Read through the data, and wherever a line holds the word "kofisi", write that line out.

[Saved data entries]
============

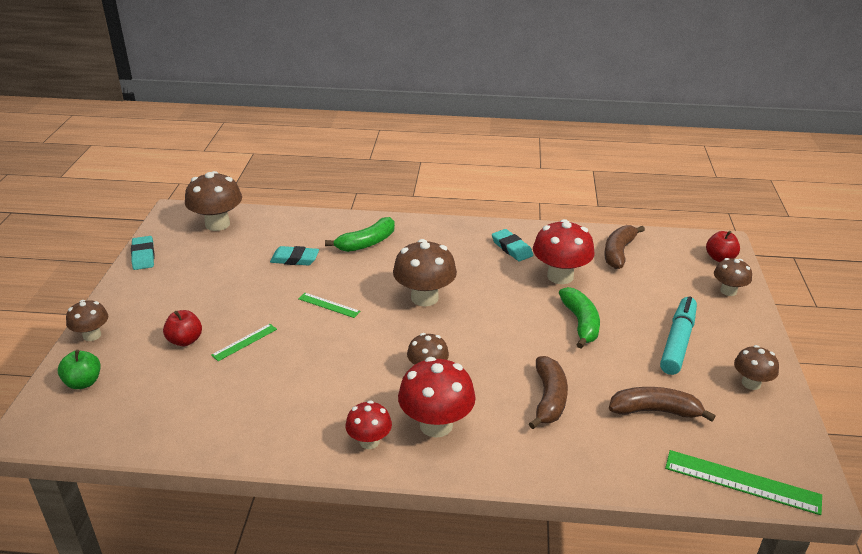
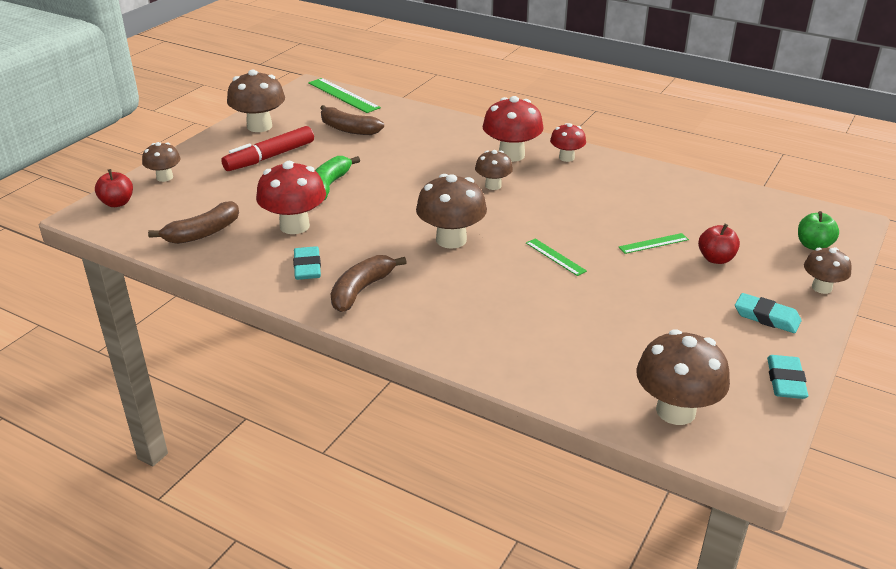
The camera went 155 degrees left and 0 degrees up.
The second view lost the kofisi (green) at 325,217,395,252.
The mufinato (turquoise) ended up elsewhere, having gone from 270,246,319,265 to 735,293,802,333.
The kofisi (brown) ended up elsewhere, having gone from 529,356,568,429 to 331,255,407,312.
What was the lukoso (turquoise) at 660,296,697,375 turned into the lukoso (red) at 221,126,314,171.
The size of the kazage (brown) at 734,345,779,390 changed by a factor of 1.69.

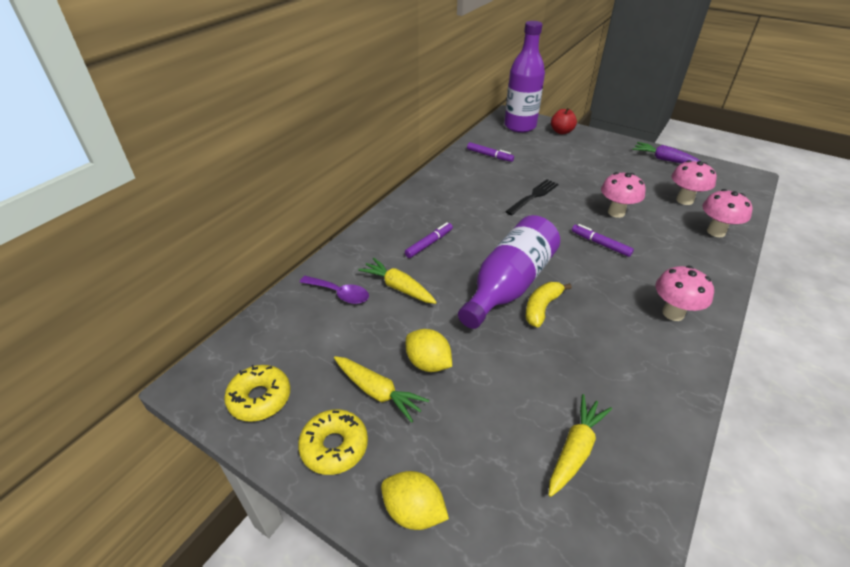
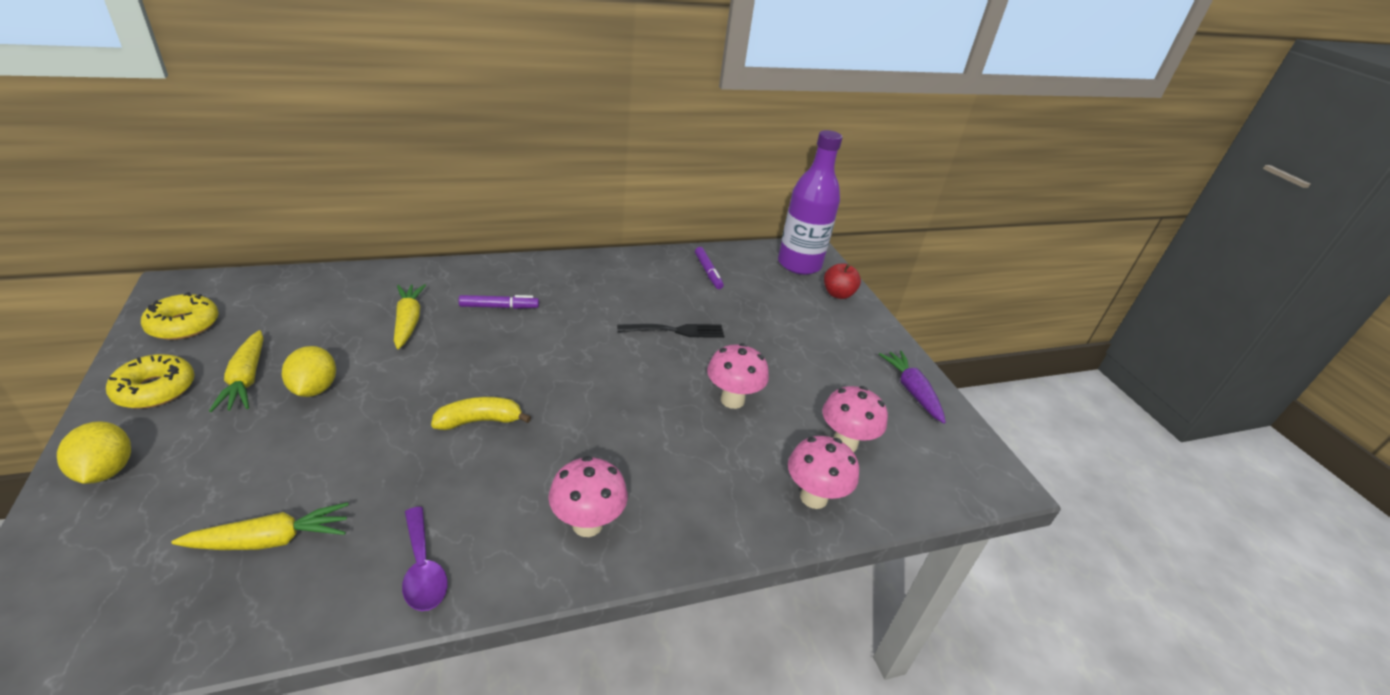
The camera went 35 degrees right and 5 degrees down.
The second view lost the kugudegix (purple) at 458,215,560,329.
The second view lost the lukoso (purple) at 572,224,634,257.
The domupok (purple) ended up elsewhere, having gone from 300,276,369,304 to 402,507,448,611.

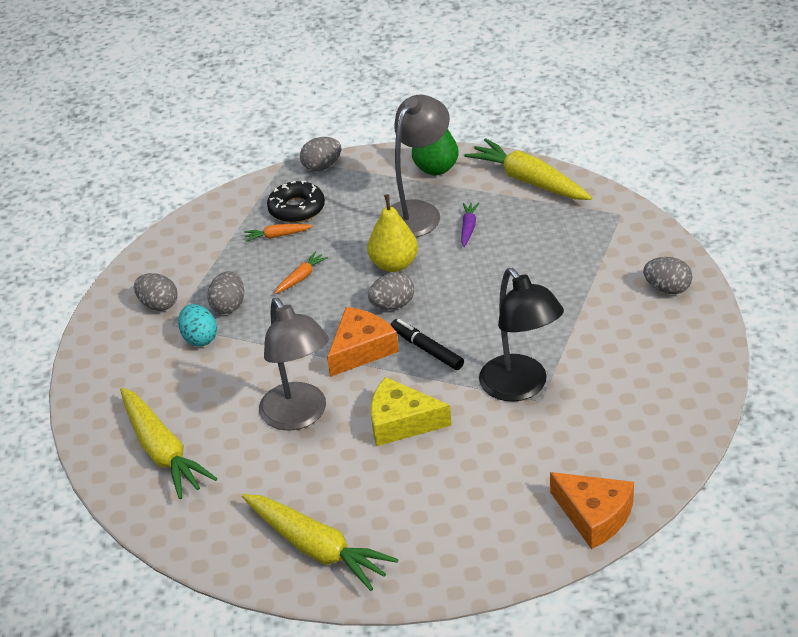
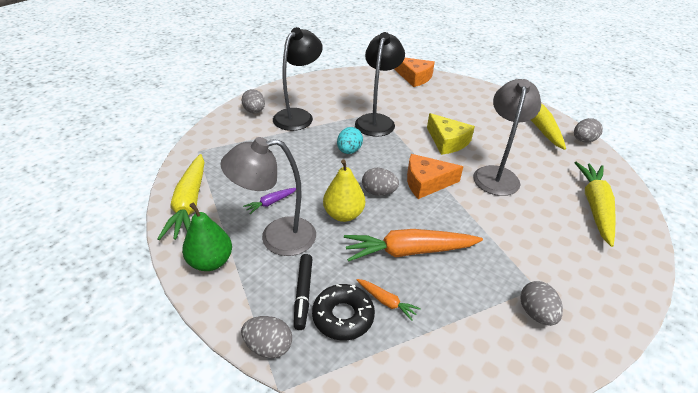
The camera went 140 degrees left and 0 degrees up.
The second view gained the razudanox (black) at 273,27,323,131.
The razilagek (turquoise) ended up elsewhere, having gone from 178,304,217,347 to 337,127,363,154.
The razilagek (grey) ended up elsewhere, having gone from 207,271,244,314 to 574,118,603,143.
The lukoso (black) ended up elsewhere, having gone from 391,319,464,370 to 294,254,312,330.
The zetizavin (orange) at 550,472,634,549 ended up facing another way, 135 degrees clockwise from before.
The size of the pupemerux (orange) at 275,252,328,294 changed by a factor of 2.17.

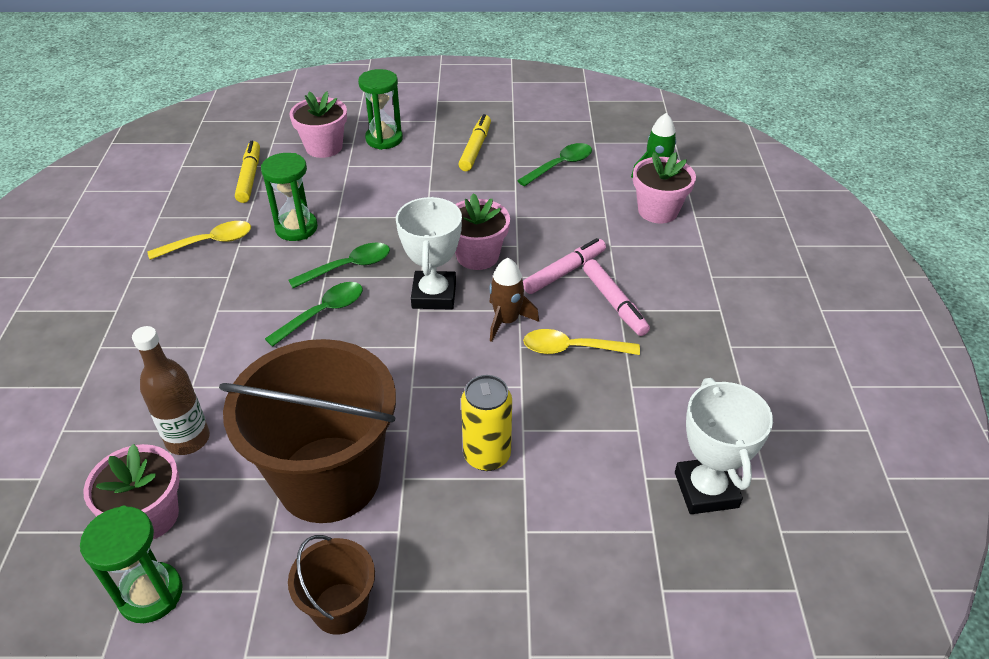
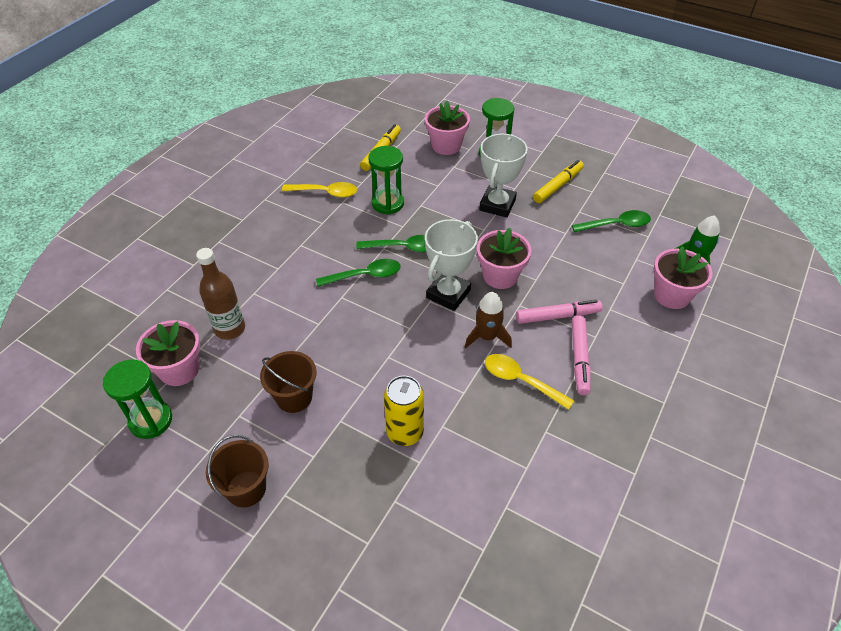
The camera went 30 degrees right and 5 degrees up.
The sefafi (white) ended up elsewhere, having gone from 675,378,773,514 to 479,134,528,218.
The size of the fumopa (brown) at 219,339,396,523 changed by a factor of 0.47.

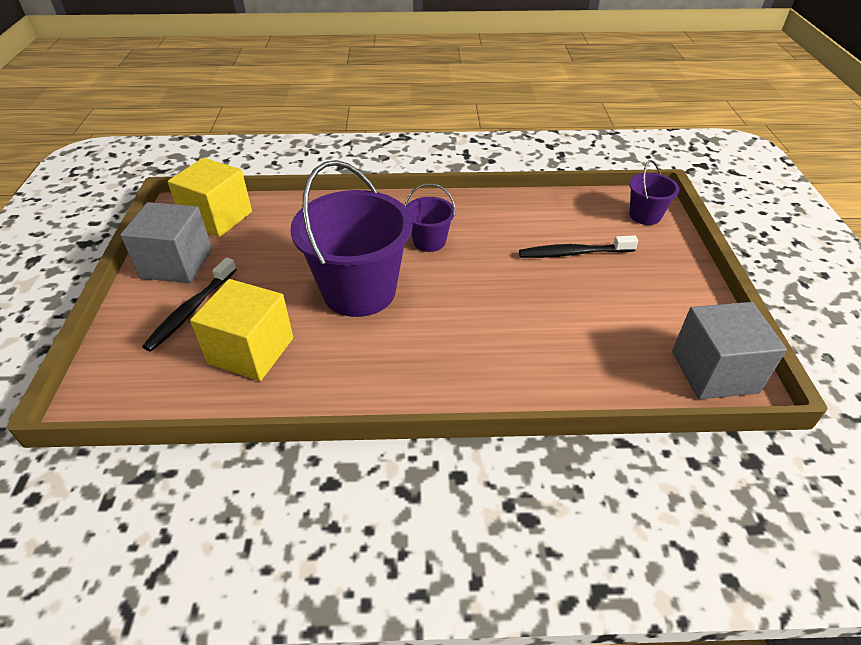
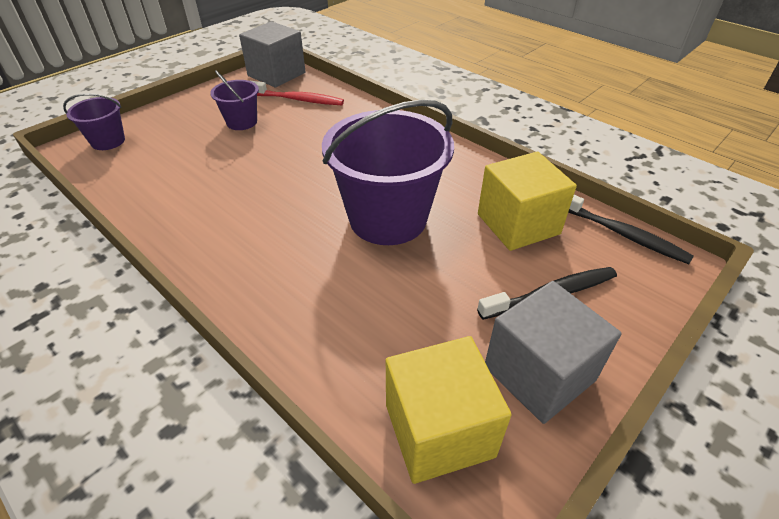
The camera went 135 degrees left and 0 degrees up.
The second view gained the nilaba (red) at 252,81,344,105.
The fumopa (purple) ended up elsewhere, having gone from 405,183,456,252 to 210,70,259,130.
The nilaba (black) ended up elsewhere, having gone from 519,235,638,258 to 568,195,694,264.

============

- _EXERCISE OUTPUT_
The second view lost the kofisi (green) at 325,217,395,252.
The kofisi (brown) ended up elsewhere, having gone from 529,356,568,429 to 331,255,407,312.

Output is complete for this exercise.